• **Source material**:
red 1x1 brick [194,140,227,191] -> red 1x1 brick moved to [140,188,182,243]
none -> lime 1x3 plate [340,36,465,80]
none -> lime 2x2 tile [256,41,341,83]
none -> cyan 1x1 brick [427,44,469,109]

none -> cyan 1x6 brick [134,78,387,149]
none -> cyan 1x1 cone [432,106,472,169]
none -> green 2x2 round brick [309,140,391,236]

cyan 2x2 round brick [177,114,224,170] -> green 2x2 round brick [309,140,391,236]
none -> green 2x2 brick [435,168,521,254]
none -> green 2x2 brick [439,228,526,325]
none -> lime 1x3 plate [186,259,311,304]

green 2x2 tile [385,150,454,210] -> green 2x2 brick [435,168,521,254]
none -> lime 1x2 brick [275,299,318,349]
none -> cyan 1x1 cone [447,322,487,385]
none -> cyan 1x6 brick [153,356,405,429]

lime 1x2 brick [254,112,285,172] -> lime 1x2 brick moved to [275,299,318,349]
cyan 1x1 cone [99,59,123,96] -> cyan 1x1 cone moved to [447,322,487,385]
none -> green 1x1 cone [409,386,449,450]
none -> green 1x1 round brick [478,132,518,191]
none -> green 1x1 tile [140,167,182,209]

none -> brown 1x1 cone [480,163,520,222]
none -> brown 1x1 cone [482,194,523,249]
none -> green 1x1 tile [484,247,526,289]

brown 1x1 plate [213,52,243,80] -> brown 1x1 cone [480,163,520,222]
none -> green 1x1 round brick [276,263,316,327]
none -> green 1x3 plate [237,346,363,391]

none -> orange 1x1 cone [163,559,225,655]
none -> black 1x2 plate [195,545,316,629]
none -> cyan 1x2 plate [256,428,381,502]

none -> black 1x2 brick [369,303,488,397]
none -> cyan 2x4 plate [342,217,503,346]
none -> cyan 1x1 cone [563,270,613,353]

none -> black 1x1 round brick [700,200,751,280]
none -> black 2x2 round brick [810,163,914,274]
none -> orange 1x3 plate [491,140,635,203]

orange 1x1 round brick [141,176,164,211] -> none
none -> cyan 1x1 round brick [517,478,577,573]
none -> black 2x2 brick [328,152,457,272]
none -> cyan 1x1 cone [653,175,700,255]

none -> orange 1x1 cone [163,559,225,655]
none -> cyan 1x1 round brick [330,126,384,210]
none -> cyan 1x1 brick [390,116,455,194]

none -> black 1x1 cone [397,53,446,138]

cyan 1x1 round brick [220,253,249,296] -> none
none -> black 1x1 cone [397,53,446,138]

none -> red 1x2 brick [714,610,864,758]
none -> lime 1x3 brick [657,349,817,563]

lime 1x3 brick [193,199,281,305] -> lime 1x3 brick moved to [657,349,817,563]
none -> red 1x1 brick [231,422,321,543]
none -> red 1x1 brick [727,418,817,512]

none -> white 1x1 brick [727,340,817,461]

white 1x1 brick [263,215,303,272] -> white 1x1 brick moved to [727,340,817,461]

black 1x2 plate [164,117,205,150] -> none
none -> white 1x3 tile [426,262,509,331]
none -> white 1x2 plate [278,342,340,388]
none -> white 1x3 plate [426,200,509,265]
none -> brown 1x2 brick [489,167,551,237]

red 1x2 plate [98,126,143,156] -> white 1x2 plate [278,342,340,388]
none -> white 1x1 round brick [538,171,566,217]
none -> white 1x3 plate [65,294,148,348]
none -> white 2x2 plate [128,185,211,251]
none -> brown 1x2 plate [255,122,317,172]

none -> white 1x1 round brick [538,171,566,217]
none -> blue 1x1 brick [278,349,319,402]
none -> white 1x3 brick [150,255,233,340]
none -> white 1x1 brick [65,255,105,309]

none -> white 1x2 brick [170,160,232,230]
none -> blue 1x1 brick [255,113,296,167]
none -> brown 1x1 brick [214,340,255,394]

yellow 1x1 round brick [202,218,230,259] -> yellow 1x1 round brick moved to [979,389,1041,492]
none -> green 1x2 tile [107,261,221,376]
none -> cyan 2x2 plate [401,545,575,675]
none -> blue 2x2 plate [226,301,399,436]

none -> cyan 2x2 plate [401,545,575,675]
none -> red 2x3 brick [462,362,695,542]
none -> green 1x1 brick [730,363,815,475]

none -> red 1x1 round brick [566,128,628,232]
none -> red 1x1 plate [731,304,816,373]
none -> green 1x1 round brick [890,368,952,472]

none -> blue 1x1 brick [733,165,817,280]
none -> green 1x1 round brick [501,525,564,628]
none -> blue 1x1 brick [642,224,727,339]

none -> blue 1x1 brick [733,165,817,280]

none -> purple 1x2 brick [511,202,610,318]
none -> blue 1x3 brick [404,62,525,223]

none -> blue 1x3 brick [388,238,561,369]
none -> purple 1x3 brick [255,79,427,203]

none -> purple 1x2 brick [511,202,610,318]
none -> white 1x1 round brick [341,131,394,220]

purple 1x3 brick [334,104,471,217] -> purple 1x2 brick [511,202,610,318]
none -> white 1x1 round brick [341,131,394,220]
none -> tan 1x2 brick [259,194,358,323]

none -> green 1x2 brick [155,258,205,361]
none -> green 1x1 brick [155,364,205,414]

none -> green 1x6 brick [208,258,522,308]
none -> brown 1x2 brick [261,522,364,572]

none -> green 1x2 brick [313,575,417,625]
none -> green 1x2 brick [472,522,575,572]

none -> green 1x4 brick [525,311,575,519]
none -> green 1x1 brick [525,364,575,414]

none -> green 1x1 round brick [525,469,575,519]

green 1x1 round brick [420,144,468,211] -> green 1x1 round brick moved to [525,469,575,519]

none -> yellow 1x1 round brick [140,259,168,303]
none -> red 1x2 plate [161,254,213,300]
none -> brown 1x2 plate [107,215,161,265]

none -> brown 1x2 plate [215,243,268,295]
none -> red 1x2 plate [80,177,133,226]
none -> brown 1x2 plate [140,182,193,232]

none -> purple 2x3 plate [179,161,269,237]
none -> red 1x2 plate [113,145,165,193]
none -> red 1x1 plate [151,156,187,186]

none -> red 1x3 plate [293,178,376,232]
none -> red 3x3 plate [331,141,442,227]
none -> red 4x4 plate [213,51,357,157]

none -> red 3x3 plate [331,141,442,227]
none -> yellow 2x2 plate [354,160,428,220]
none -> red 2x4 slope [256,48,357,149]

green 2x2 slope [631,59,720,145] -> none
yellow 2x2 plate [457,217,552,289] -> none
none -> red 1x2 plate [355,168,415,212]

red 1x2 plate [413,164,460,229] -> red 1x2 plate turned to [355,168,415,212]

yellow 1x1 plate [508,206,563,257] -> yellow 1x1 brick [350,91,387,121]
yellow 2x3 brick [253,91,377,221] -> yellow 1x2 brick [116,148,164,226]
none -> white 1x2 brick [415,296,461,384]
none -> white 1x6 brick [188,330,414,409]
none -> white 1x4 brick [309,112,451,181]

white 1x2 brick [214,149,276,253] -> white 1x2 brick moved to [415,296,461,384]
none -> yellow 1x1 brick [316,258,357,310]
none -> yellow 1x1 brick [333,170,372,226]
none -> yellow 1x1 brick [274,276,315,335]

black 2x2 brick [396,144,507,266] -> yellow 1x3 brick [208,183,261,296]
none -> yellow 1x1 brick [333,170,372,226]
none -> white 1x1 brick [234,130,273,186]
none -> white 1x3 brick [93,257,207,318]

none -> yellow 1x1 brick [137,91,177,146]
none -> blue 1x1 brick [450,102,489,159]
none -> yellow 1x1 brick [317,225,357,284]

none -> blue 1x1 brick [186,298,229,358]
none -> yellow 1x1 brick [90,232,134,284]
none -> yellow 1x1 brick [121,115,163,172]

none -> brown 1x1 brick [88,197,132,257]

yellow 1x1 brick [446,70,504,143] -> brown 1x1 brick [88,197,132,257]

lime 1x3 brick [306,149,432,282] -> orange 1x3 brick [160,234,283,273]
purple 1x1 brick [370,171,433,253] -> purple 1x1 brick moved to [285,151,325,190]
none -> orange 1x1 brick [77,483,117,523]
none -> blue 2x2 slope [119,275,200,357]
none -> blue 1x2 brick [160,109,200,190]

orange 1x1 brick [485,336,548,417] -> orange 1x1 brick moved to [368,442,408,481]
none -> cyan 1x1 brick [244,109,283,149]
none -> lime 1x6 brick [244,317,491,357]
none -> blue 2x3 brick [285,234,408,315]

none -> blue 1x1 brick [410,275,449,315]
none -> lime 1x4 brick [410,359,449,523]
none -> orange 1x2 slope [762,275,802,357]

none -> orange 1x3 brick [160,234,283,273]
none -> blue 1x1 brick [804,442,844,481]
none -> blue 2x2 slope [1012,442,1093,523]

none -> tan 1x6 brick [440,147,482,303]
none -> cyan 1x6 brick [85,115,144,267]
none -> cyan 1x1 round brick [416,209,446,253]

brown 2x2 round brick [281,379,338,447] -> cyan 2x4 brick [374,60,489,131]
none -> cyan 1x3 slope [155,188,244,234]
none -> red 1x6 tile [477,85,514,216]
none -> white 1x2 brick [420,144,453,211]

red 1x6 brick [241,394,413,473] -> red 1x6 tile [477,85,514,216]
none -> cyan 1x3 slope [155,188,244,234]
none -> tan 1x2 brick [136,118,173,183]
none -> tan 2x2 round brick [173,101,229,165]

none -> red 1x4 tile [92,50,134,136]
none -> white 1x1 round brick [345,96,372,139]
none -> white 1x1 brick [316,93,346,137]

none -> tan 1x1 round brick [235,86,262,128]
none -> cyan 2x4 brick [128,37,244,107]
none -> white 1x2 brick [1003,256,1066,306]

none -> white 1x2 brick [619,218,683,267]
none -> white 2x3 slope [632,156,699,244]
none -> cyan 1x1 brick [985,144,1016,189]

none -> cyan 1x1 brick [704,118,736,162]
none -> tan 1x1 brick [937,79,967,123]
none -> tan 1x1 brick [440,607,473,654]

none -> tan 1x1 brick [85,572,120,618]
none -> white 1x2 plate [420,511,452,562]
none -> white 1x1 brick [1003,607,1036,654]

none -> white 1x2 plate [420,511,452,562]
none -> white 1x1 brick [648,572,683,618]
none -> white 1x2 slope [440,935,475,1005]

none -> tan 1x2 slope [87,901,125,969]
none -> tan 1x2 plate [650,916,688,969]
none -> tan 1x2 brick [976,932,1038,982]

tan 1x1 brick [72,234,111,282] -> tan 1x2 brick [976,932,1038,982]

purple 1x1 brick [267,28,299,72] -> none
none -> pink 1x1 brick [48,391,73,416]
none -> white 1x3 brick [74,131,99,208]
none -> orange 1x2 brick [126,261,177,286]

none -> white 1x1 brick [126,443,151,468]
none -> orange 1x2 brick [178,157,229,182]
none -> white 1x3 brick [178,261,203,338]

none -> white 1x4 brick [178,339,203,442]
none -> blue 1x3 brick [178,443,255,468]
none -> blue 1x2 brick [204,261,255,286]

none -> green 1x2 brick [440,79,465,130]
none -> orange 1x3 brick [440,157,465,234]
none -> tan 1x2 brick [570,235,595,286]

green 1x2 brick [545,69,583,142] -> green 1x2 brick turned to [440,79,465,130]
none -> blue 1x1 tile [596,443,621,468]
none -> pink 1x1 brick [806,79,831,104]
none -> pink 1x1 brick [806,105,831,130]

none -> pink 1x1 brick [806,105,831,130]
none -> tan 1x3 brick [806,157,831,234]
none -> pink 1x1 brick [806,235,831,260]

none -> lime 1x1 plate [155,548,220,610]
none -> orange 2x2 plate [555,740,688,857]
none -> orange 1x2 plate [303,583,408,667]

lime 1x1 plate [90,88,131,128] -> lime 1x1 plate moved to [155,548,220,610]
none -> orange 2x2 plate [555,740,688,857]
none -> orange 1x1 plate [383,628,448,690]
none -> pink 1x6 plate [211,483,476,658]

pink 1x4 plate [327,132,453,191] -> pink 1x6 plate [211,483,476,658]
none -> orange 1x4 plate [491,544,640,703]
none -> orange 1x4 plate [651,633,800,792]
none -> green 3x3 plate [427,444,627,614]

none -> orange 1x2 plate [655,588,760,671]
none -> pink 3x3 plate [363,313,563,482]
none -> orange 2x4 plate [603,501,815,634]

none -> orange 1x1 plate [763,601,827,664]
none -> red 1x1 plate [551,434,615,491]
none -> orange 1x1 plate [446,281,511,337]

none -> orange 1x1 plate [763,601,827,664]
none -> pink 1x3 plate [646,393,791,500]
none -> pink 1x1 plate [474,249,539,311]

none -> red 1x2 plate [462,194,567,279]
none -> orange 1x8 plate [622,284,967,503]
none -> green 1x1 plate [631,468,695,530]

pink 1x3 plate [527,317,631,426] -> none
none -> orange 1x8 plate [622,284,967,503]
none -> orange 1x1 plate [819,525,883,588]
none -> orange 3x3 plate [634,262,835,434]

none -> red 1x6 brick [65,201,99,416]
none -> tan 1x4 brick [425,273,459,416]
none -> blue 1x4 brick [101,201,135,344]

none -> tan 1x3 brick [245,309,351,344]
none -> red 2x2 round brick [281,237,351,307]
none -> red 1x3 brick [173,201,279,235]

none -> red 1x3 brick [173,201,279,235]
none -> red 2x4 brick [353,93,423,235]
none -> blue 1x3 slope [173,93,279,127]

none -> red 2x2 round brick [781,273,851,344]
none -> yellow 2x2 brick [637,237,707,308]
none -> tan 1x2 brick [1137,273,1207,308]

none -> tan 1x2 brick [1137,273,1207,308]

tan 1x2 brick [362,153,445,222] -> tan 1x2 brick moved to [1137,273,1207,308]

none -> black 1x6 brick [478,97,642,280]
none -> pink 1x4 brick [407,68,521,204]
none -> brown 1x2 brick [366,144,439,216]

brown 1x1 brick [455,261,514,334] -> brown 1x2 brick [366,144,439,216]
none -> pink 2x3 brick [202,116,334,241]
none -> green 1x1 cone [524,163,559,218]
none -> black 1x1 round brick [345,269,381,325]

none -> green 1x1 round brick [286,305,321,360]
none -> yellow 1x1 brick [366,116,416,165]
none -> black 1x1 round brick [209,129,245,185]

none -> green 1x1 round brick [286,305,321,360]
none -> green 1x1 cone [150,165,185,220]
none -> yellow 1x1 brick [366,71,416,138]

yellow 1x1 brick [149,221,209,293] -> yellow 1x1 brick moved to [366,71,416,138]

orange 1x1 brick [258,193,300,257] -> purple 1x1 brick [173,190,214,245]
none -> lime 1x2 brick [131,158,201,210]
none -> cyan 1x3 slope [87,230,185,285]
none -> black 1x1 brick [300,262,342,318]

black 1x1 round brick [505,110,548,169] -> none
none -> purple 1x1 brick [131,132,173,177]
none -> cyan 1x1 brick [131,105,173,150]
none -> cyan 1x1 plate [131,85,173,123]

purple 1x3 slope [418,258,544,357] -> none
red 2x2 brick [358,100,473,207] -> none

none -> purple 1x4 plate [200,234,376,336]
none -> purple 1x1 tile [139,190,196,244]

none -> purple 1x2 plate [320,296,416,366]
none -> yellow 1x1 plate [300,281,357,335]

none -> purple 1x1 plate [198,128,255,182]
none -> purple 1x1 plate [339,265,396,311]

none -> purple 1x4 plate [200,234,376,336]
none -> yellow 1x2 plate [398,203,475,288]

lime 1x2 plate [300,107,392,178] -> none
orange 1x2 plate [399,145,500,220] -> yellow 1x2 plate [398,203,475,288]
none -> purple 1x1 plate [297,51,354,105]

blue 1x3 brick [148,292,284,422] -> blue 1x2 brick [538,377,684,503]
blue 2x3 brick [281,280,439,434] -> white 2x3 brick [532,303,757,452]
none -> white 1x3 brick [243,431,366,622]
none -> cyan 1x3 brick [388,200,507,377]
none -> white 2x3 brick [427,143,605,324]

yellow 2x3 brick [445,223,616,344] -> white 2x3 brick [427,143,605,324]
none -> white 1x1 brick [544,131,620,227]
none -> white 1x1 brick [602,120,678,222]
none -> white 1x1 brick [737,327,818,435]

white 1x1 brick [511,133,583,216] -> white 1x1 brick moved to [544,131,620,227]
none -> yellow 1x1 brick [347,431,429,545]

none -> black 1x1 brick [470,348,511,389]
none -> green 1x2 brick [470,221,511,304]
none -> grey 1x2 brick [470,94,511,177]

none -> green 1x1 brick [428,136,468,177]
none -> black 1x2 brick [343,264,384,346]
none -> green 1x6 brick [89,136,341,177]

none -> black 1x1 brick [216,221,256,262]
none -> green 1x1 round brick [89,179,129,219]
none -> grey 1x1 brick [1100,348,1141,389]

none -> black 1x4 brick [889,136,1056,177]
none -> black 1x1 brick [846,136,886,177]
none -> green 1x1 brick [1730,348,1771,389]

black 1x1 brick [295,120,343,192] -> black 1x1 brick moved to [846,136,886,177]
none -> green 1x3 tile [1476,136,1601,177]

• **Work instruction**: Everything above from the line containing "none -> pink 1x4 brick [407,68,521,204]" down to the line containing "none -> yellow 1x1 brick [366,71,416,138]" should be copied exactly, both end lines included, and nothing else.

• **Answer below**:
none -> pink 1x4 brick [407,68,521,204]
none -> brown 1x2 brick [366,144,439,216]

brown 1x1 brick [455,261,514,334] -> brown 1x2 brick [366,144,439,216]
none -> pink 2x3 brick [202,116,334,241]
none -> green 1x1 cone [524,163,559,218]
none -> black 1x1 round brick [345,269,381,325]

none -> green 1x1 round brick [286,305,321,360]
none -> yellow 1x1 brick [366,116,416,165]
none -> black 1x1 round brick [209,129,245,185]

none -> green 1x1 round brick [286,305,321,360]
none -> green 1x1 cone [150,165,185,220]
none -> yellow 1x1 brick [366,71,416,138]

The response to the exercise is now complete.